Return exactly, please, the lines from the one containing "grey pencil: 2 -> 4" to the last line of the entries below, and nothing else, leaving pictures out.

Data for this exercise: Begin

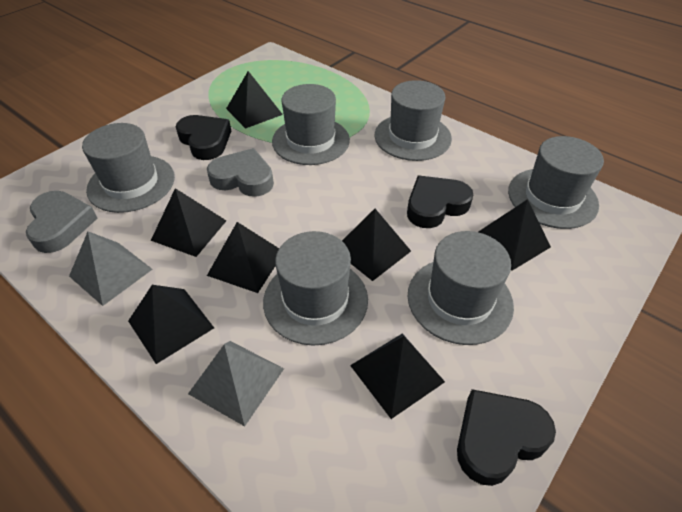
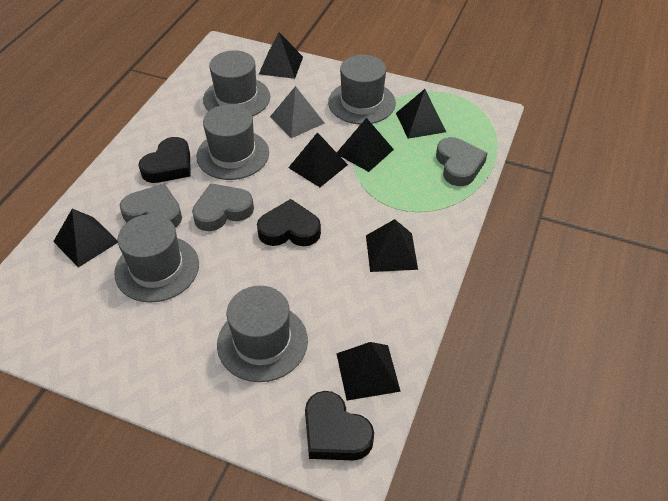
grey hat: 6 -> 5
grey heart: 2 -> 3
grey pyramid: 2 -> 1

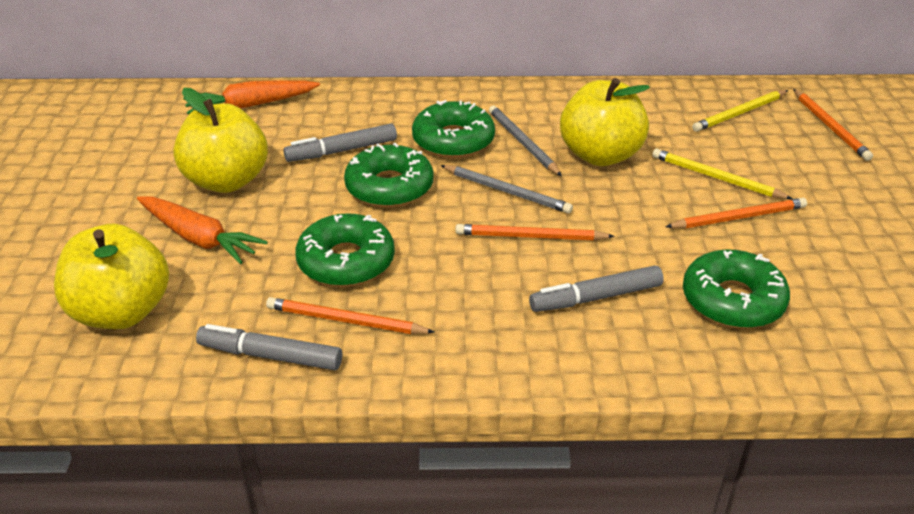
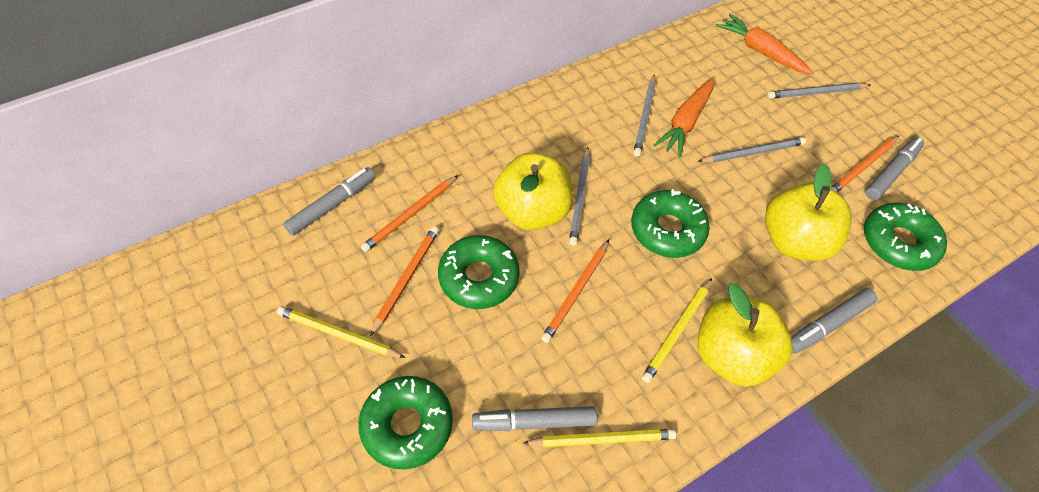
grey marker: 3 -> 4
grey pencil: 2 -> 4
yellow pencil: 2 -> 3

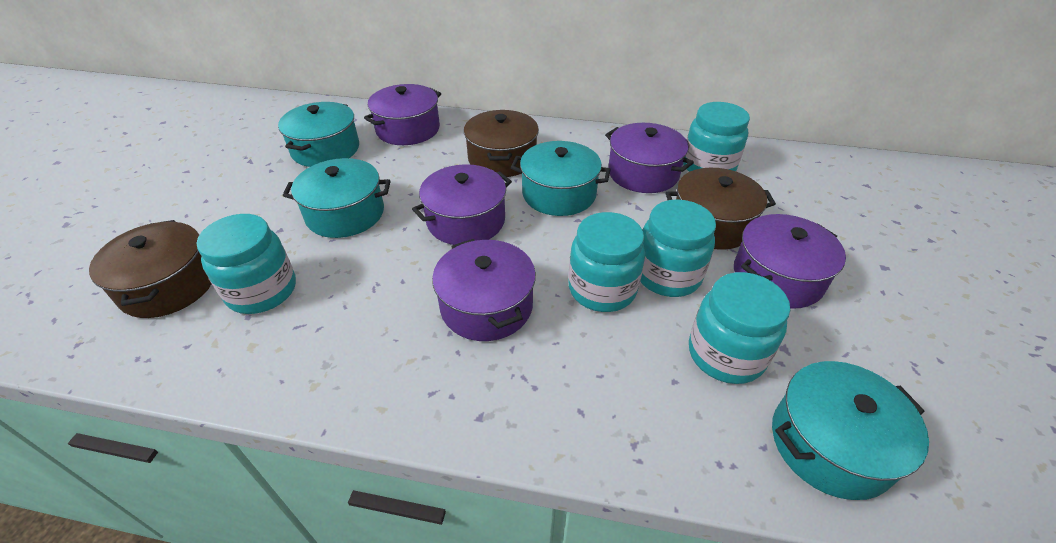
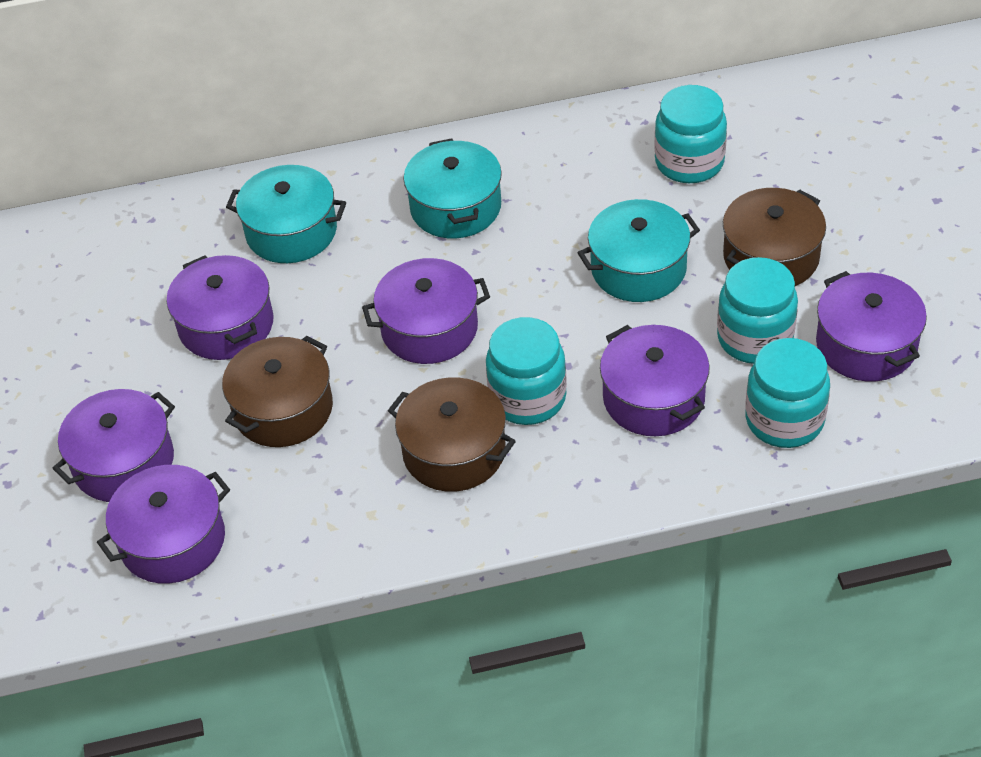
purple pot: 5 -> 6
turquoise jar: 5 -> 4
turquoise pot: 4 -> 3

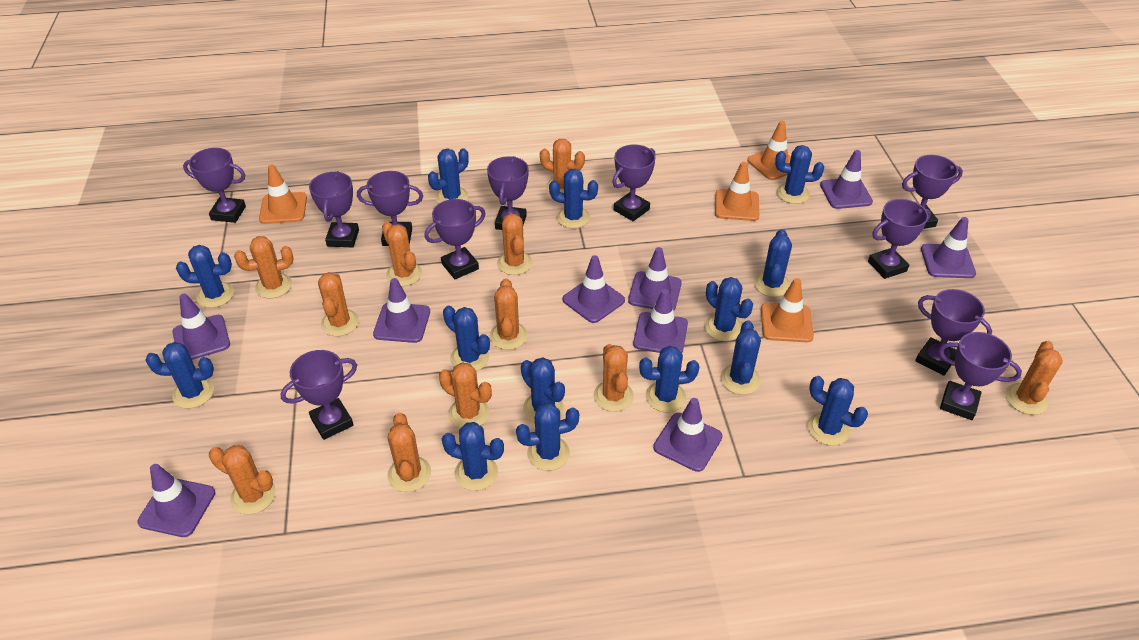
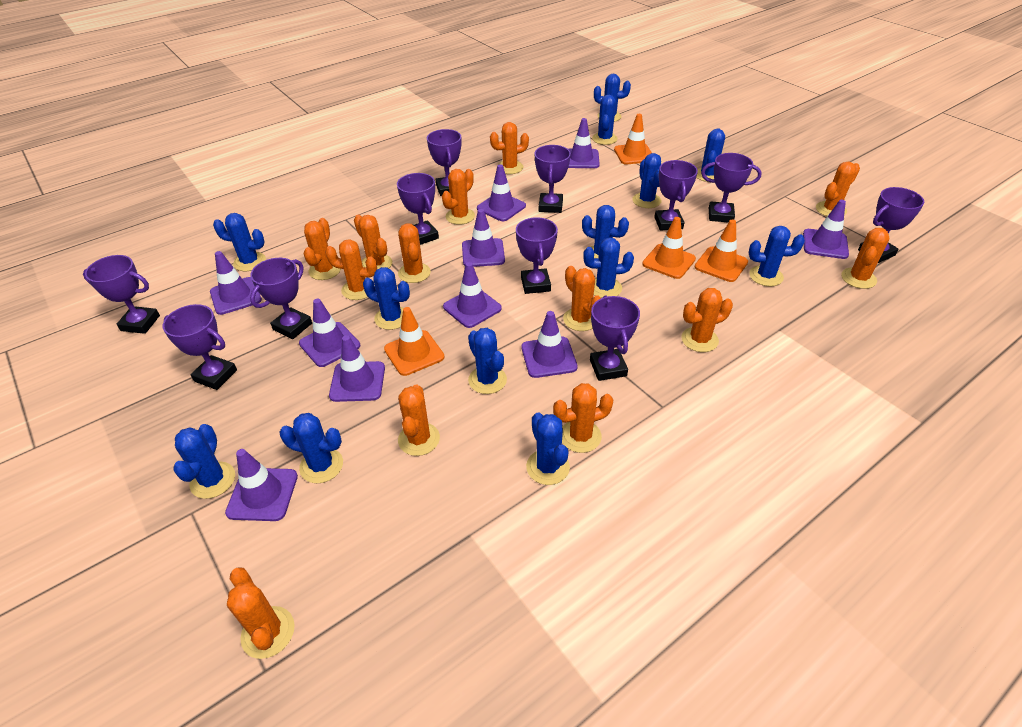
blue cactus: 14 -> 13
orange cactus: 11 -> 13
purple traffic cone: 9 -> 10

Data for this exercise: End

**Task output**
grey pencil: 2 -> 4
yellow pencil: 2 -> 3

purple pot: 5 -> 6
turquoise jar: 5 -> 4
turquoise pot: 4 -> 3

blue cactus: 14 -> 13
orange cactus: 11 -> 13
purple traffic cone: 9 -> 10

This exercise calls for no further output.